Lay out the records between the lines holding "Newshaw [667, 495]" and "What do you see at coordinates (595, 301)", inclusive, as a two-column CSV with the header record,answer and one row per record. Put each record's text and its answer in a single quoted field each, with any line breaks replaced by spaces.
[BEGIN Task data]
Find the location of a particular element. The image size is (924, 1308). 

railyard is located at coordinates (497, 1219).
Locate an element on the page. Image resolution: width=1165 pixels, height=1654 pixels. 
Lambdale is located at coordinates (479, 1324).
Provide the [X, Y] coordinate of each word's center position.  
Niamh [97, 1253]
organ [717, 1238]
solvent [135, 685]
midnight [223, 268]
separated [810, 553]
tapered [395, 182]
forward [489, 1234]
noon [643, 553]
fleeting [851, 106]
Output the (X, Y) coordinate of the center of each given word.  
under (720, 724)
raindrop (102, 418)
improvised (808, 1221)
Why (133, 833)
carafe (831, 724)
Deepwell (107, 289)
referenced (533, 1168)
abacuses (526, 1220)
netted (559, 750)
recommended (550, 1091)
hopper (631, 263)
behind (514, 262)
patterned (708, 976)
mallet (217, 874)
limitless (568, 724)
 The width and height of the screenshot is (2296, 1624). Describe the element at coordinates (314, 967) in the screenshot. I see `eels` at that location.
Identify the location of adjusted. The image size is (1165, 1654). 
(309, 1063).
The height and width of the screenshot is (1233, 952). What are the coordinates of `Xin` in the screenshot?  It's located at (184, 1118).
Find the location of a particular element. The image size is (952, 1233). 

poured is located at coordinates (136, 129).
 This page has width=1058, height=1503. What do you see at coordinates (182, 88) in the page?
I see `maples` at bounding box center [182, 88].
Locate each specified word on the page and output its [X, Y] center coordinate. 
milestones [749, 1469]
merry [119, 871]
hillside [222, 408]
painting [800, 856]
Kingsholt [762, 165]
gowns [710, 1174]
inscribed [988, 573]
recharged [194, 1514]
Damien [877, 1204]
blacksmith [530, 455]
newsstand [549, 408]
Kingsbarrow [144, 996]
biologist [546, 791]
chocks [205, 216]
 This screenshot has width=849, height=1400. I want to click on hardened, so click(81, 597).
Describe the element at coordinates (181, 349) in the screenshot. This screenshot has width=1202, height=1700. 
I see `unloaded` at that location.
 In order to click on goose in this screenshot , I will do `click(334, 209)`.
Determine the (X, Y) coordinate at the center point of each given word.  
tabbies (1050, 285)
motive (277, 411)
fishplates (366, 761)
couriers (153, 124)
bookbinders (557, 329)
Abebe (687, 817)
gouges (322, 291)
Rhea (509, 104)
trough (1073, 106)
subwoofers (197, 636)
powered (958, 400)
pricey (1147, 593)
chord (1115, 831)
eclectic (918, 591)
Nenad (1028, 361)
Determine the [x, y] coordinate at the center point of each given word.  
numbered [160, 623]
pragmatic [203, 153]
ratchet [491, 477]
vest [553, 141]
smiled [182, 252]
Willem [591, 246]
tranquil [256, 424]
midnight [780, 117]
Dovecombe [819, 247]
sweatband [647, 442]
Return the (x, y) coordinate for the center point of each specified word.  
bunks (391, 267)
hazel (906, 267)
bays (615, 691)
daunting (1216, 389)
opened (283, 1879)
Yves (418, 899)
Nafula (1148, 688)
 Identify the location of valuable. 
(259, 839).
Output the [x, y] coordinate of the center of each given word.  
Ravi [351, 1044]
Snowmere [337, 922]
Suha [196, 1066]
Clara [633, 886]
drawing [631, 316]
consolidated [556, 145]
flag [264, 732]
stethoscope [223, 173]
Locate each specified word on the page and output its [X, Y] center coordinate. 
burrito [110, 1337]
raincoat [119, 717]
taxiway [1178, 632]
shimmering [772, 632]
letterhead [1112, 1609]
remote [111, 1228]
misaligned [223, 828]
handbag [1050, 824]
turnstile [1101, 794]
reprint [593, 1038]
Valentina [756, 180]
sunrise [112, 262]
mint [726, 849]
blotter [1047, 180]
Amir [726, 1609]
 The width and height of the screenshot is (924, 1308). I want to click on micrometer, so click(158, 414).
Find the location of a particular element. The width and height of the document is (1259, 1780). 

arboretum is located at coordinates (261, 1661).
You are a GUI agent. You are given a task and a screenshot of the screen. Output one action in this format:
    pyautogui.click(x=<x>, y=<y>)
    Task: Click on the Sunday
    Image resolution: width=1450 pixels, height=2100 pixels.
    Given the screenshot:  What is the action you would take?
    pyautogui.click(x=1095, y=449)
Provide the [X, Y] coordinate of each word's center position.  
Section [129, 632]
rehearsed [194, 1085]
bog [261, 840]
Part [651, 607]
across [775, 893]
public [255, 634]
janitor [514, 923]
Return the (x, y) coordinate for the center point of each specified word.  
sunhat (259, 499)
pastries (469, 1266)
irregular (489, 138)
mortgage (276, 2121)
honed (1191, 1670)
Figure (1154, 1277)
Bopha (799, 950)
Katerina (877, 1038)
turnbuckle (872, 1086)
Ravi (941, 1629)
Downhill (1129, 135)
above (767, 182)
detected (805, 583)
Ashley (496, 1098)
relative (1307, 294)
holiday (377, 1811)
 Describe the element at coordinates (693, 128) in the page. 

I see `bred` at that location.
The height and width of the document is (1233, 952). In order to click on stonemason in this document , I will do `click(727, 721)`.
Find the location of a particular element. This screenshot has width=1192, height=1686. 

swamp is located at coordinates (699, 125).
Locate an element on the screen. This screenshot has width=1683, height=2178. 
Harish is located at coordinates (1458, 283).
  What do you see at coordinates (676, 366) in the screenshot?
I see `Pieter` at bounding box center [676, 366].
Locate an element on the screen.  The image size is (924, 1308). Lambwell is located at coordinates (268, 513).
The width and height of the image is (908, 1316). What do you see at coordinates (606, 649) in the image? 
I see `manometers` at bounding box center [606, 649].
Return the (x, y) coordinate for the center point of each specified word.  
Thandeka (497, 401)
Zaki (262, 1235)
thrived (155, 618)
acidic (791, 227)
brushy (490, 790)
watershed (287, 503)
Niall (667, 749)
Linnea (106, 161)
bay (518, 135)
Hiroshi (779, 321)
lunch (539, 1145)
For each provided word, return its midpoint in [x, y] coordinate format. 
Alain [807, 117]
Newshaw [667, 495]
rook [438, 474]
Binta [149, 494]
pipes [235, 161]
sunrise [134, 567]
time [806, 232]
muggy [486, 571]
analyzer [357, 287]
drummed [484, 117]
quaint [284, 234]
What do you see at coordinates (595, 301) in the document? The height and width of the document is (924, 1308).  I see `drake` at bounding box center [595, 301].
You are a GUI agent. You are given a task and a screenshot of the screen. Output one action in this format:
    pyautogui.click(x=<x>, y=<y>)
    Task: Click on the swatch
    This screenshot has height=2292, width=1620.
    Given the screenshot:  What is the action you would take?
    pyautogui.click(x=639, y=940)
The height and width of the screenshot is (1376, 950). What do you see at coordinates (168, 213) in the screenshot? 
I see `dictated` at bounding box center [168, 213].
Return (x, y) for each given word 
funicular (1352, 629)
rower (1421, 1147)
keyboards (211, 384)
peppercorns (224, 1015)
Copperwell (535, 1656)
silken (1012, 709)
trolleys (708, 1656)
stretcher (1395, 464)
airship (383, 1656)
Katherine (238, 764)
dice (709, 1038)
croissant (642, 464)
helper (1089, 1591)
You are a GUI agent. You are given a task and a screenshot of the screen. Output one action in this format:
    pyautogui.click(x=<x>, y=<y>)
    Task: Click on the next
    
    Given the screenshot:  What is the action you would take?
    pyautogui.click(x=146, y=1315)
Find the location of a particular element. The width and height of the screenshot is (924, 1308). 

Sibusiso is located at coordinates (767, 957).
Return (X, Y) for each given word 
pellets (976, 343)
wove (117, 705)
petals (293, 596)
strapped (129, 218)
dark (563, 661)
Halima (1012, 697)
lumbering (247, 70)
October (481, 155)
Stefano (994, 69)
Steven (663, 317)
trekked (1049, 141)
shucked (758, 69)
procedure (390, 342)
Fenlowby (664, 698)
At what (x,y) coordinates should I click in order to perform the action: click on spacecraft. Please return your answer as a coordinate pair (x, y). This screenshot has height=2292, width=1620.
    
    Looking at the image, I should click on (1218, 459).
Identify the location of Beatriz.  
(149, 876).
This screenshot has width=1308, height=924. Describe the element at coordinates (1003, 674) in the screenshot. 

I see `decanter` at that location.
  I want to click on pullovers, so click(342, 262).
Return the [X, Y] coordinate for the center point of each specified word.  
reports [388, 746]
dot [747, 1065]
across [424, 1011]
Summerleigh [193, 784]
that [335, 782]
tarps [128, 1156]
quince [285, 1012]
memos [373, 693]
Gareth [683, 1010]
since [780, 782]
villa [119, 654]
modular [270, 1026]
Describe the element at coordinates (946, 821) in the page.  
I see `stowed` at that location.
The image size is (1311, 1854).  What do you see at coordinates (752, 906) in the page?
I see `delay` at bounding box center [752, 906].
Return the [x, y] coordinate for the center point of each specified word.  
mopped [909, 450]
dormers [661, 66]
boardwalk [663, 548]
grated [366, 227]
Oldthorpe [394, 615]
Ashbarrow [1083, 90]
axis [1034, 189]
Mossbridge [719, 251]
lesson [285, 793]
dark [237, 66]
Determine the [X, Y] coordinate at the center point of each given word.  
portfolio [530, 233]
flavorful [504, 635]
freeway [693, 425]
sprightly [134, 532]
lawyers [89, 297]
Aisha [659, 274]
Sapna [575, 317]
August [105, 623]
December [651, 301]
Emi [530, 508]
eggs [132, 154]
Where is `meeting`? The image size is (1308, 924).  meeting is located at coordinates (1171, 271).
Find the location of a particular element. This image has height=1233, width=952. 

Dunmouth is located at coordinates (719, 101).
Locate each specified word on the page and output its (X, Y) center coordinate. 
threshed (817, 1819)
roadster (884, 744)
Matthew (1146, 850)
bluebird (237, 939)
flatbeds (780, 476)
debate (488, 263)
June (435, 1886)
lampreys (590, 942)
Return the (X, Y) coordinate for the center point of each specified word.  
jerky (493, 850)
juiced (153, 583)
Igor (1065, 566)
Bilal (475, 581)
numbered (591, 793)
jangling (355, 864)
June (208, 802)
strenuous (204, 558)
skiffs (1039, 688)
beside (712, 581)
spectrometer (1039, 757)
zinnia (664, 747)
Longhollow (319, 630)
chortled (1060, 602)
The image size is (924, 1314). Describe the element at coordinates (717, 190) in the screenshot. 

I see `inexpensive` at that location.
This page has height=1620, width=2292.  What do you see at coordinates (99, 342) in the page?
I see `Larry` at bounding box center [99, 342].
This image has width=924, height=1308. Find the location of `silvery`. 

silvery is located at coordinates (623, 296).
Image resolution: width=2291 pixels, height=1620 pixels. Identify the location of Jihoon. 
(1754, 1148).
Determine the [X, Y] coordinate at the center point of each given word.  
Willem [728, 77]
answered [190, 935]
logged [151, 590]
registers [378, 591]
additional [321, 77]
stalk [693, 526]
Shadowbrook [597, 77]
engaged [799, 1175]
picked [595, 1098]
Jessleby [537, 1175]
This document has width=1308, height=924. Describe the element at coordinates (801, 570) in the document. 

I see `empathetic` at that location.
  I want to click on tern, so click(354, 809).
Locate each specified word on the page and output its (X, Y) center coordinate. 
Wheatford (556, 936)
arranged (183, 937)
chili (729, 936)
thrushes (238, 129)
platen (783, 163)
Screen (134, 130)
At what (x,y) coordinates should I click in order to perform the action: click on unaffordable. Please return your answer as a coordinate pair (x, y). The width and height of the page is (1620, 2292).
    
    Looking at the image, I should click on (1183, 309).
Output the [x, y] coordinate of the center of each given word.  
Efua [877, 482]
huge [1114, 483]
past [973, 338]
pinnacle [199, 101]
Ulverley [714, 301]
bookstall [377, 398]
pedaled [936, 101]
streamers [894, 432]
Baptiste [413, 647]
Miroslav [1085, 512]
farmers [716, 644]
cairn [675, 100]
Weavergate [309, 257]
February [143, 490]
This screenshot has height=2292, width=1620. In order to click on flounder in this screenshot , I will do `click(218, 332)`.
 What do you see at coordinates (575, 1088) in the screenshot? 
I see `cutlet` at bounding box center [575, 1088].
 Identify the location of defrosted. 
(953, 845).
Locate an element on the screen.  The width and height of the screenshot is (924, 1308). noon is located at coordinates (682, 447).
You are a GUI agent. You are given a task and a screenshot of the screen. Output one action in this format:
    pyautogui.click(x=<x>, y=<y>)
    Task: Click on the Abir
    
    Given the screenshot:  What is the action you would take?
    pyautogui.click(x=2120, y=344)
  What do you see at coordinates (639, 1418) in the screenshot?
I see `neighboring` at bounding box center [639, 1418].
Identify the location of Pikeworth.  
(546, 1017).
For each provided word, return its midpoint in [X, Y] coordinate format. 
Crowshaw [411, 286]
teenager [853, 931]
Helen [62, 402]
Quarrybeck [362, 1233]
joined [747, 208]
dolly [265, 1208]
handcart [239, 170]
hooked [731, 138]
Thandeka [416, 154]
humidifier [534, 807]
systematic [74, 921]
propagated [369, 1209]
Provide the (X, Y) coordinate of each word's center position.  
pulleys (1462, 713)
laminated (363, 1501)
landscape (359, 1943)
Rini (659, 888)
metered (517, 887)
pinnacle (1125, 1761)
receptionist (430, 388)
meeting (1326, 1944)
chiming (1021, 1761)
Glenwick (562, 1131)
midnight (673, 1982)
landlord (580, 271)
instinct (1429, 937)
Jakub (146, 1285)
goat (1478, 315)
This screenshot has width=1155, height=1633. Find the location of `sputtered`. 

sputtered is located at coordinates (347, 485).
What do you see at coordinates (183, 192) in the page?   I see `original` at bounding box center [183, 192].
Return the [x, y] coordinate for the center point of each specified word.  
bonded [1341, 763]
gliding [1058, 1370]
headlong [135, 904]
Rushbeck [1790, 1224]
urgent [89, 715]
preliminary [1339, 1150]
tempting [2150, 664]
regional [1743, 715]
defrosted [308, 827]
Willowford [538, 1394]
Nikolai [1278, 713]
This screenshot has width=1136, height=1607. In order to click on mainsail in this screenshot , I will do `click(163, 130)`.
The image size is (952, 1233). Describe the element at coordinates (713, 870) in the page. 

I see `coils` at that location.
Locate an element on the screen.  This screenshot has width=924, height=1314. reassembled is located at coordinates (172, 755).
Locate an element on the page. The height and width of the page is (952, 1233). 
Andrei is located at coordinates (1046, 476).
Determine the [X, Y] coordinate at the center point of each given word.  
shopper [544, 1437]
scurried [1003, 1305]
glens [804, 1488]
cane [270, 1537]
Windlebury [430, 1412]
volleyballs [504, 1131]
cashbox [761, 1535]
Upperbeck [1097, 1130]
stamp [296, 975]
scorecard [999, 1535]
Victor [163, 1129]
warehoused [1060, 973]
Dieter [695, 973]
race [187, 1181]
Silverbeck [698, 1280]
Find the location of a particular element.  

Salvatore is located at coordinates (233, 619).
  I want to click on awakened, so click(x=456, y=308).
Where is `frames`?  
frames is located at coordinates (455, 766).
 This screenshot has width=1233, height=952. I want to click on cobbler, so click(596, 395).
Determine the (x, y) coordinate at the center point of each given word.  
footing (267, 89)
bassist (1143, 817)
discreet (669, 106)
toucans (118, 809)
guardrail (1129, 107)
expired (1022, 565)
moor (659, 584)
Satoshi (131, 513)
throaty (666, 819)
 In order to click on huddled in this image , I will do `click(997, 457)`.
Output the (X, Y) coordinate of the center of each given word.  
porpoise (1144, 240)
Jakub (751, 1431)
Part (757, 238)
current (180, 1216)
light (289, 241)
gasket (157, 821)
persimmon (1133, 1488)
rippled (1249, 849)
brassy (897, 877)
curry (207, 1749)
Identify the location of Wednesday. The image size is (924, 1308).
[END Task data]
Answer to the task =>
record,answer
"Newshaw","[667, 495]"
"rook","[438, 474]"
"Binta","[149, 494]"
"pipes","[235, 161]"
"sunrise","[134, 567]"
"time","[806, 232]"
"muggy","[486, 571]"
"analyzer","[357, 287]"
"drummed","[484, 117]"
"quaint","[284, 234]"
"What do you see at coordinates (595, 301) in the document? The height and width of the document is (924, 1308).","I see `drake` at bounding box center [595, 301]."